ACTIVITY » Write the entries out again exactly; any picture among them gets left out.

SUPPLIED RECORDS »
########

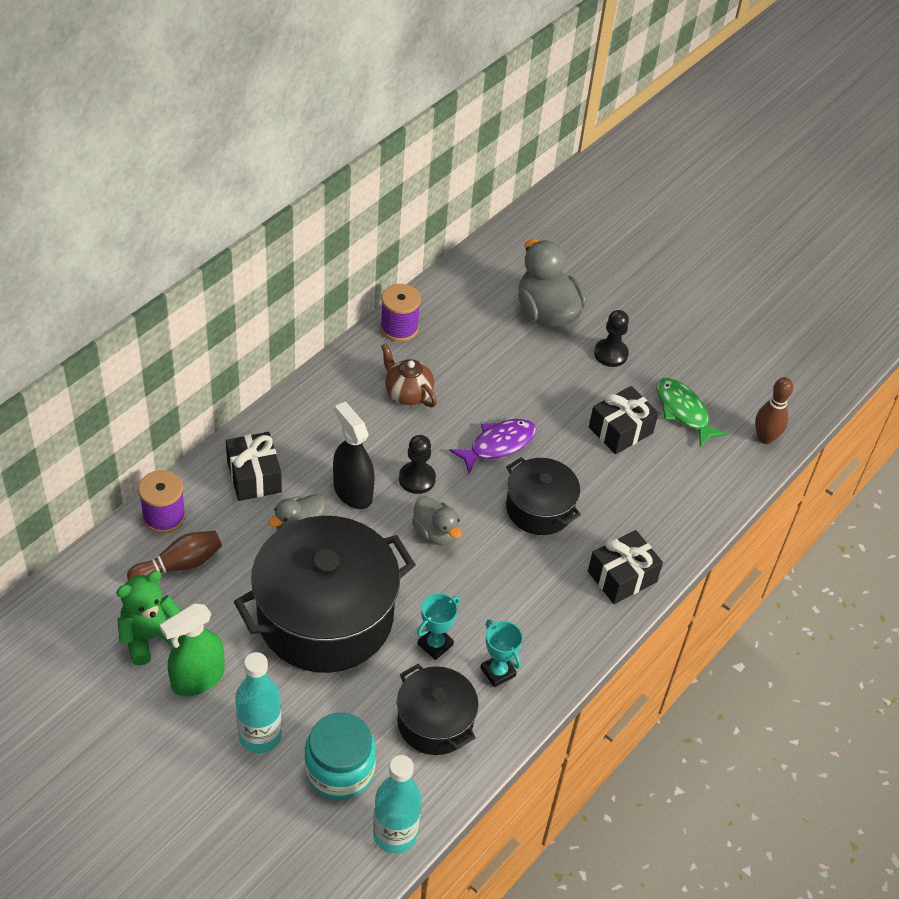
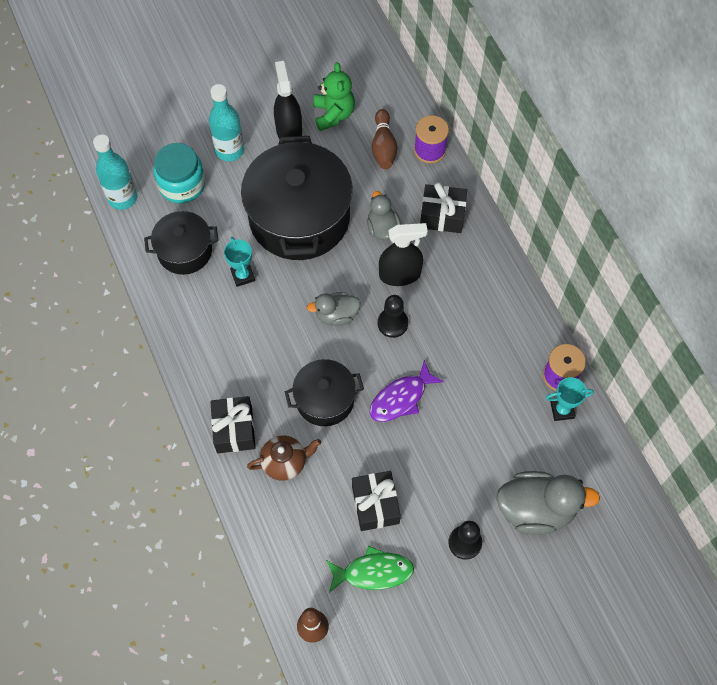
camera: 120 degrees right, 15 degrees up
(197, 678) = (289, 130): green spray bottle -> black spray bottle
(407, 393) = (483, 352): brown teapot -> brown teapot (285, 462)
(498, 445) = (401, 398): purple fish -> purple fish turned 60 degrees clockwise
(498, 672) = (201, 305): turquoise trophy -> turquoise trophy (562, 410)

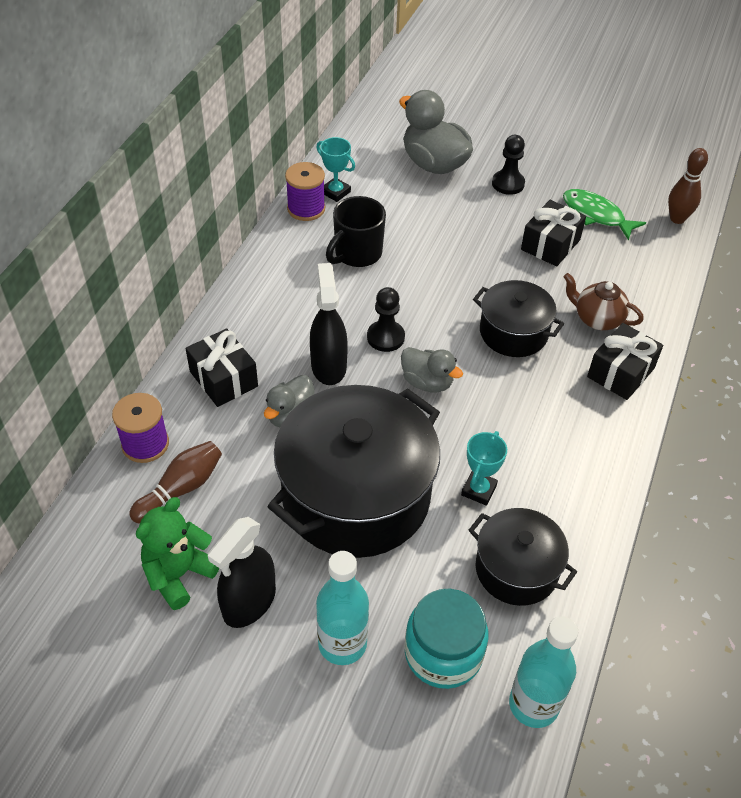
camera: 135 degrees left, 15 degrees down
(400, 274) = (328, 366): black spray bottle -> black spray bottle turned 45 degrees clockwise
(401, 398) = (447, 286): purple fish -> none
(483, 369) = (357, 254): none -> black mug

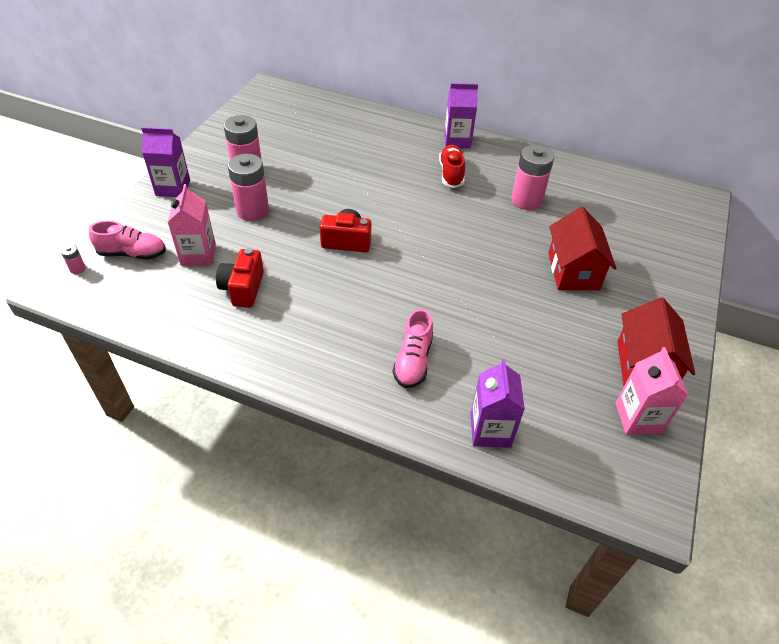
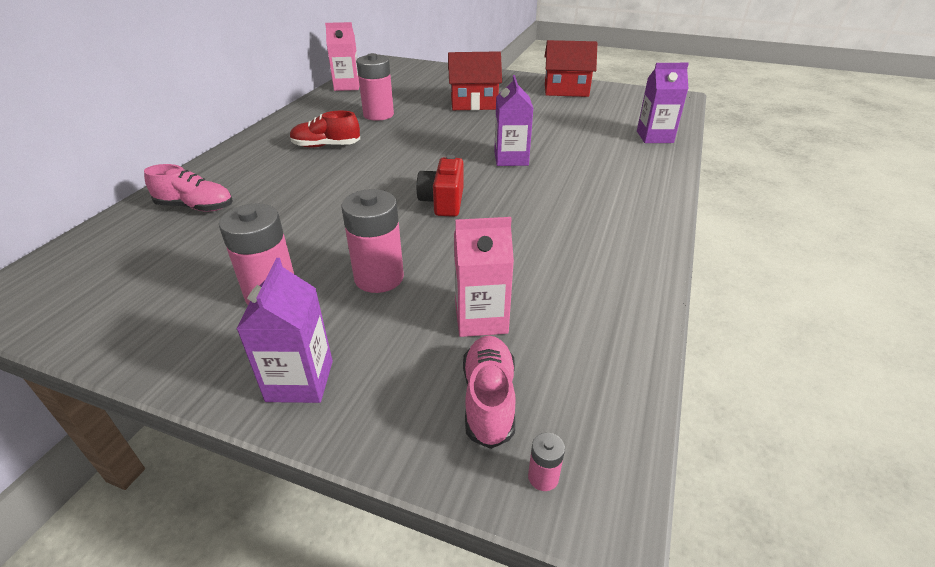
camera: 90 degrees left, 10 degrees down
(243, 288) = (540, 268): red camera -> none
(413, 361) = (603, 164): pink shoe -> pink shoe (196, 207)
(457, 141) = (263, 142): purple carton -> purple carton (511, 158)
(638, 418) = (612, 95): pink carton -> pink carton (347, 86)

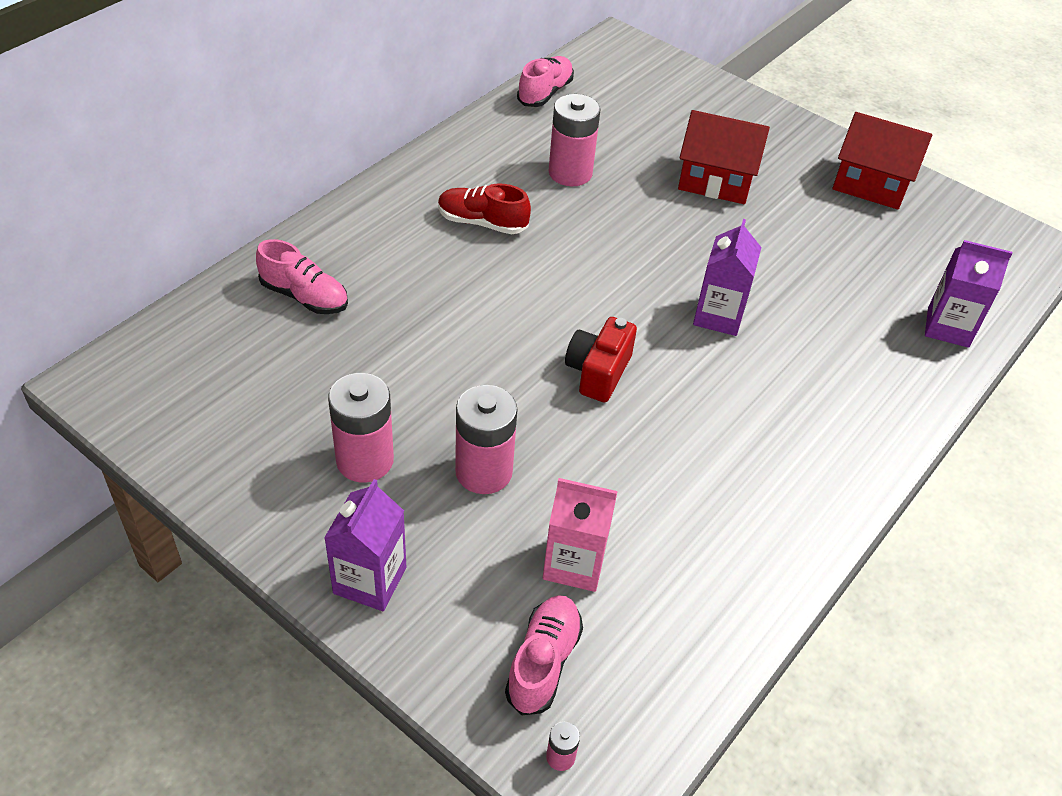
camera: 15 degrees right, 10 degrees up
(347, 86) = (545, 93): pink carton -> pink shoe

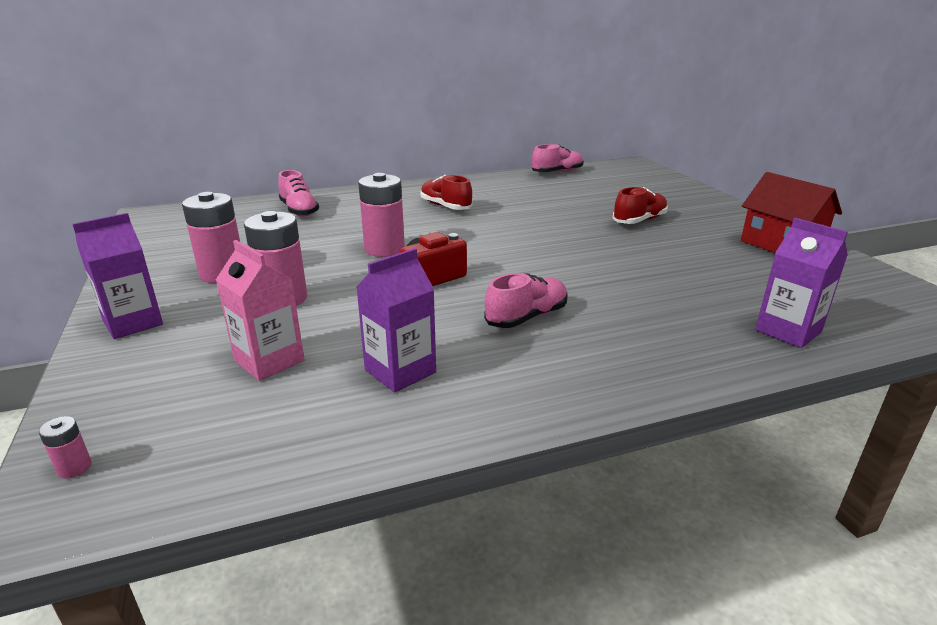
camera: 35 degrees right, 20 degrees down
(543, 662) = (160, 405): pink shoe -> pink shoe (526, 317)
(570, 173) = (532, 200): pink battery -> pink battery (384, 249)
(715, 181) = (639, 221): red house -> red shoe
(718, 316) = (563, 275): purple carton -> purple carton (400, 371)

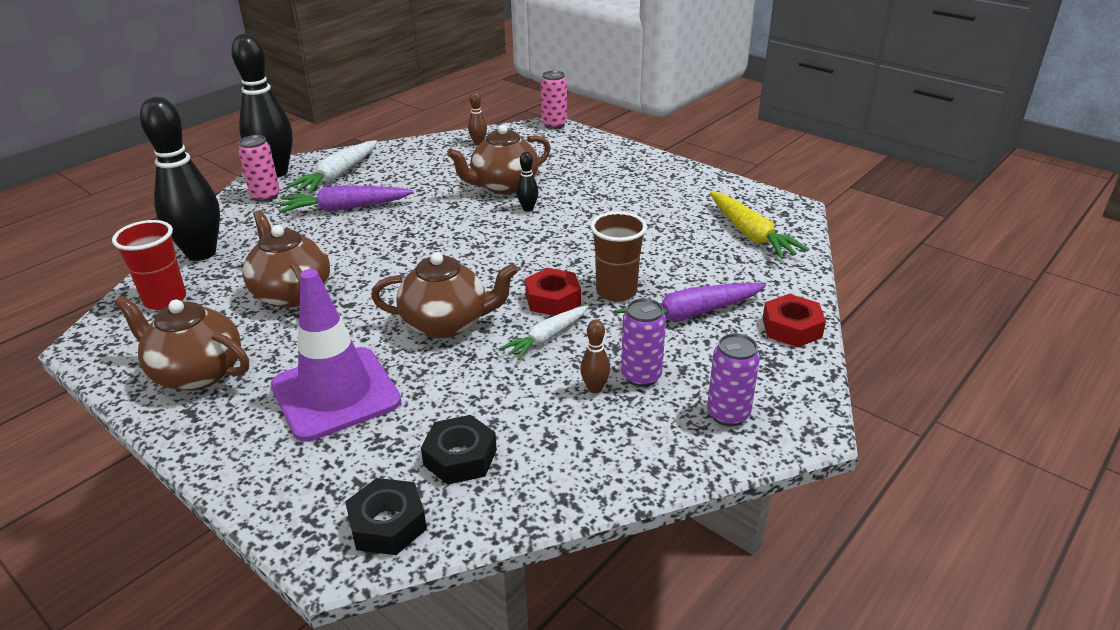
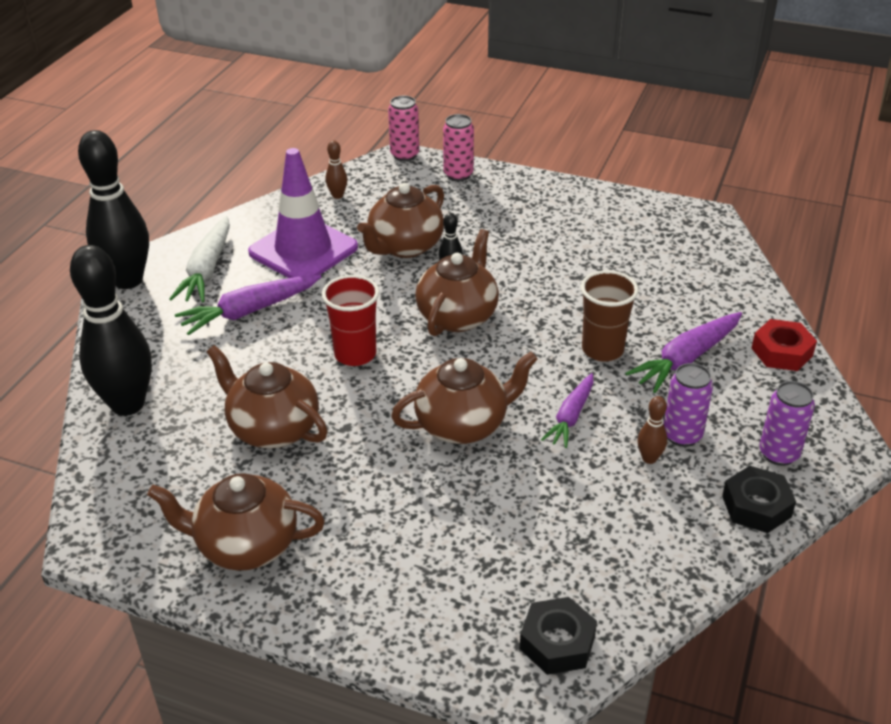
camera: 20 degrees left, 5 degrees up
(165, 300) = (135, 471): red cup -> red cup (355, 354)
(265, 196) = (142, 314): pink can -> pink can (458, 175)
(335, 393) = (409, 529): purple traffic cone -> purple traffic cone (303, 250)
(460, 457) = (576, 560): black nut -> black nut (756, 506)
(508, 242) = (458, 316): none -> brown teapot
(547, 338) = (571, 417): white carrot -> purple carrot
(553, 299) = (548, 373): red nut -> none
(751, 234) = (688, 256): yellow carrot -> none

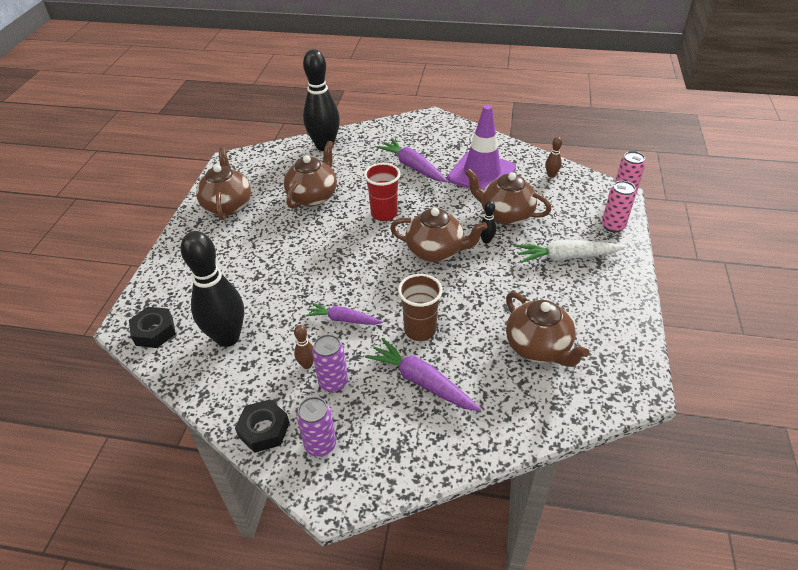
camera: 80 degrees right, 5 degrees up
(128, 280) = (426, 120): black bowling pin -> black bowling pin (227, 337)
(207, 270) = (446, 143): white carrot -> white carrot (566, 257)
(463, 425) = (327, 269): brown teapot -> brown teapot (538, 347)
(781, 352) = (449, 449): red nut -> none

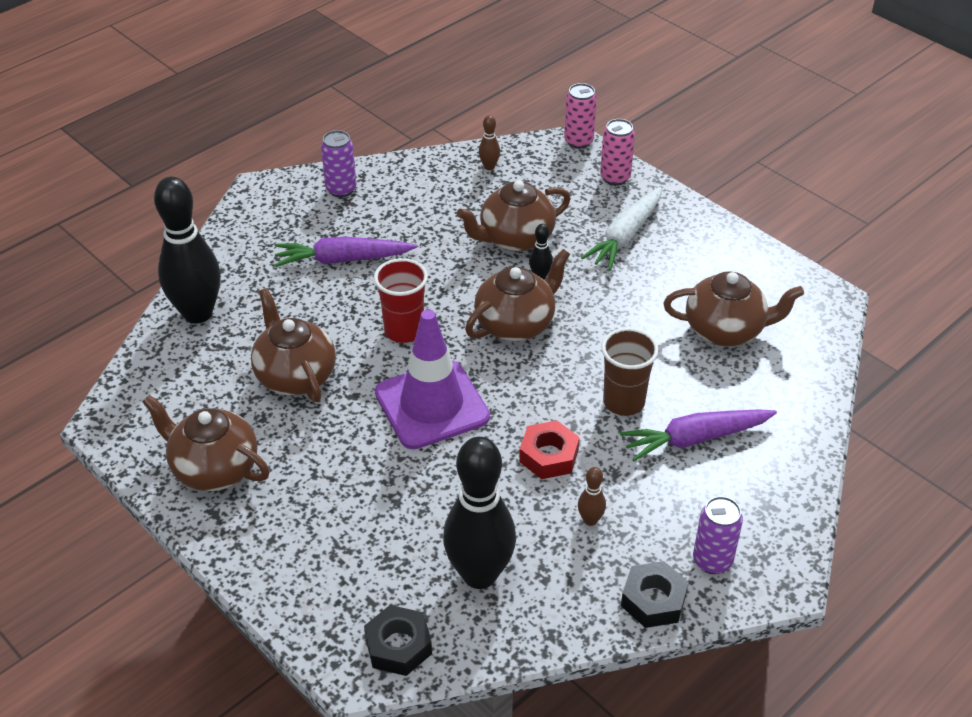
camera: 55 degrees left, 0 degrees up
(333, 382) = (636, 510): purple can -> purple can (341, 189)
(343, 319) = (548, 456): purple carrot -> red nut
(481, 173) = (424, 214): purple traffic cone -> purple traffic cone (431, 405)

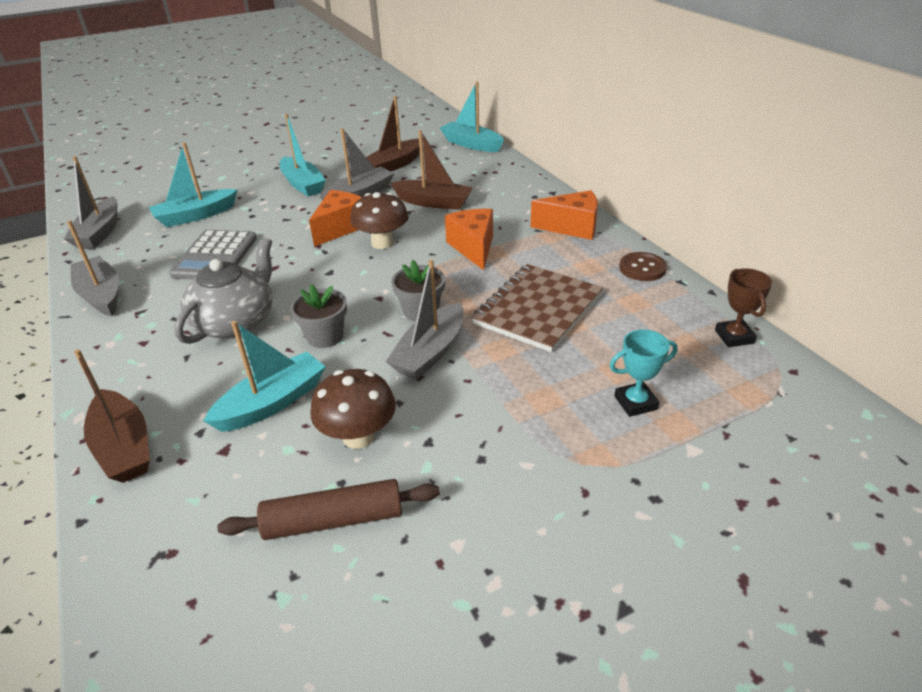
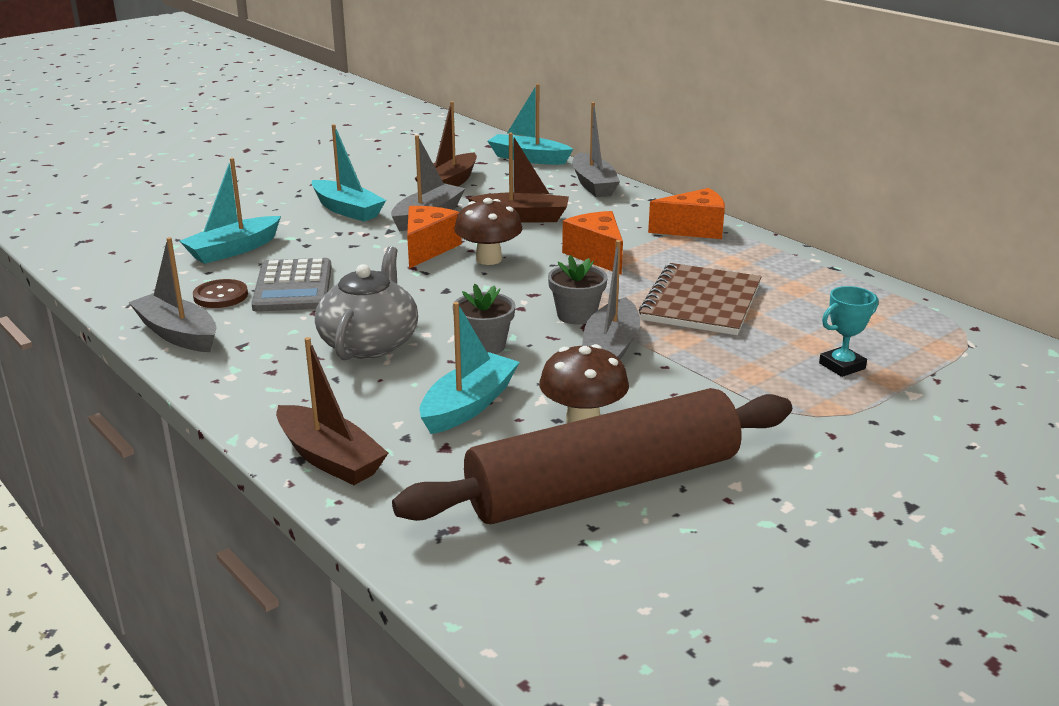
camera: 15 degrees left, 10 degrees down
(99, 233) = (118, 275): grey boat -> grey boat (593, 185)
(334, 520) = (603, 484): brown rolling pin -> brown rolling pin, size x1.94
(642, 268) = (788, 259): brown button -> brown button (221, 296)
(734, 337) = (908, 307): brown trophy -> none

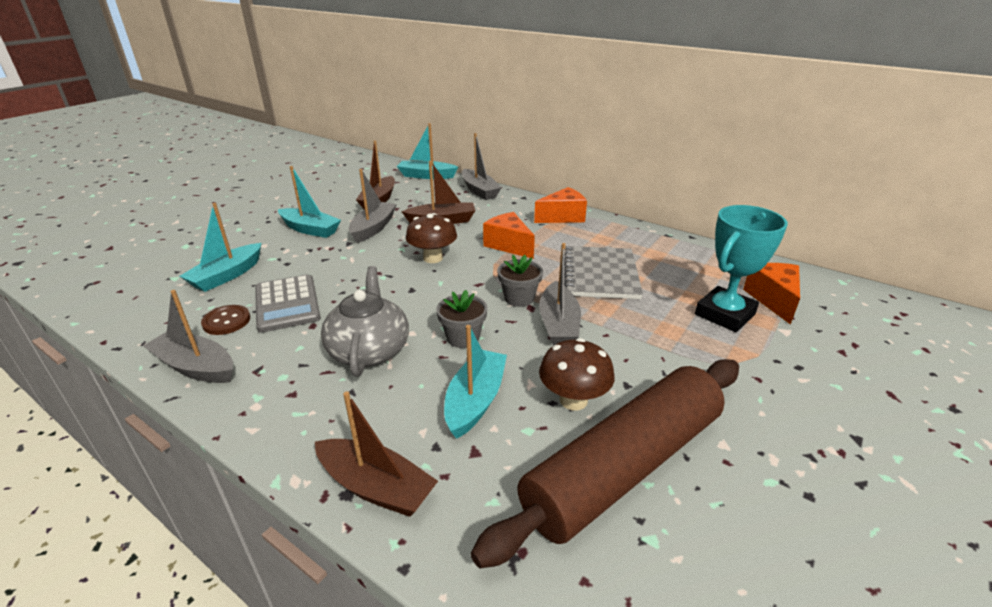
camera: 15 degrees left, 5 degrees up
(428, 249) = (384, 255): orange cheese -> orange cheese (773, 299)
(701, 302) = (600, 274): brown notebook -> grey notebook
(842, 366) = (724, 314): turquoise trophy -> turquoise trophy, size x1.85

########

WRITTEN RESPONSE »
camera: 120 degrees right, 15 degrees up
(197, 678) = (289, 130): green spray bottle -> black spray bottle
(407, 393) = (483, 352): brown teapot -> brown teapot (285, 462)
(498, 445) = (401, 398): purple fish -> purple fish turned 60 degrees clockwise
(498, 672) = (201, 305): turquoise trophy -> turquoise trophy (562, 410)

camera: 135 degrees left, 15 degrees down
(400, 274) = (328, 366): black spray bottle -> black spray bottle turned 45 degrees clockwise
(401, 398) = (447, 286): purple fish -> none
(483, 369) = (357, 254): none -> black mug

camera: 90 degrees left, 10 degrees down
(243, 288) = (540, 268): red camera -> none
(413, 361) = (603, 164): pink shoe -> pink shoe (196, 207)
(457, 141) = (263, 142): purple carton -> purple carton (511, 158)
(638, 418) = (612, 95): pink carton -> pink carton (347, 86)

camera: 15 degrees right, 10 degrees up
(347, 86) = (545, 93): pink carton -> pink shoe

camera: 35 degrees right, 20 degrees down
(543, 662) = (160, 405): pink shoe -> pink shoe (526, 317)
(570, 173) = (532, 200): pink battery -> pink battery (384, 249)
(715, 181) = (639, 221): red house -> red shoe
(718, 316) = (563, 275): purple carton -> purple carton (400, 371)

camera: 20 degrees left, 5 degrees up
(165, 300) = (135, 471): red cup -> red cup (355, 354)
(265, 196) = (142, 314): pink can -> pink can (458, 175)
(335, 393) = (409, 529): purple traffic cone -> purple traffic cone (303, 250)
(460, 457) = (576, 560): black nut -> black nut (756, 506)
(508, 242) = (458, 316): none -> brown teapot
(547, 338) = (571, 417): white carrot -> purple carrot
(553, 299) = (548, 373): red nut -> none
(751, 234) = (688, 256): yellow carrot -> none

camera: 80 degrees right, 5 degrees up
(128, 280) = (426, 120): black bowling pin -> black bowling pin (227, 337)
(207, 270) = (446, 143): white carrot -> white carrot (566, 257)
(463, 425) = (327, 269): brown teapot -> brown teapot (538, 347)
(781, 352) = (449, 449): red nut -> none

camera: 55 degrees left, 0 degrees up
(333, 382) = (636, 510): purple can -> purple can (341, 189)
(343, 319) = (548, 456): purple carrot -> red nut
(481, 173) = (424, 214): purple traffic cone -> purple traffic cone (431, 405)

camera: 15 degrees left, 10 degrees down
(99, 233) = (118, 275): grey boat -> grey boat (593, 185)
(334, 520) = (603, 484): brown rolling pin -> brown rolling pin, size x1.94
(642, 268) = (788, 259): brown button -> brown button (221, 296)
(734, 337) = (908, 307): brown trophy -> none

camera: 15 degrees left, 5 degrees up
(428, 249) = (384, 255): orange cheese -> orange cheese (773, 299)
(701, 302) = (600, 274): brown notebook -> grey notebook
(842, 366) = (724, 314): turquoise trophy -> turquoise trophy, size x1.85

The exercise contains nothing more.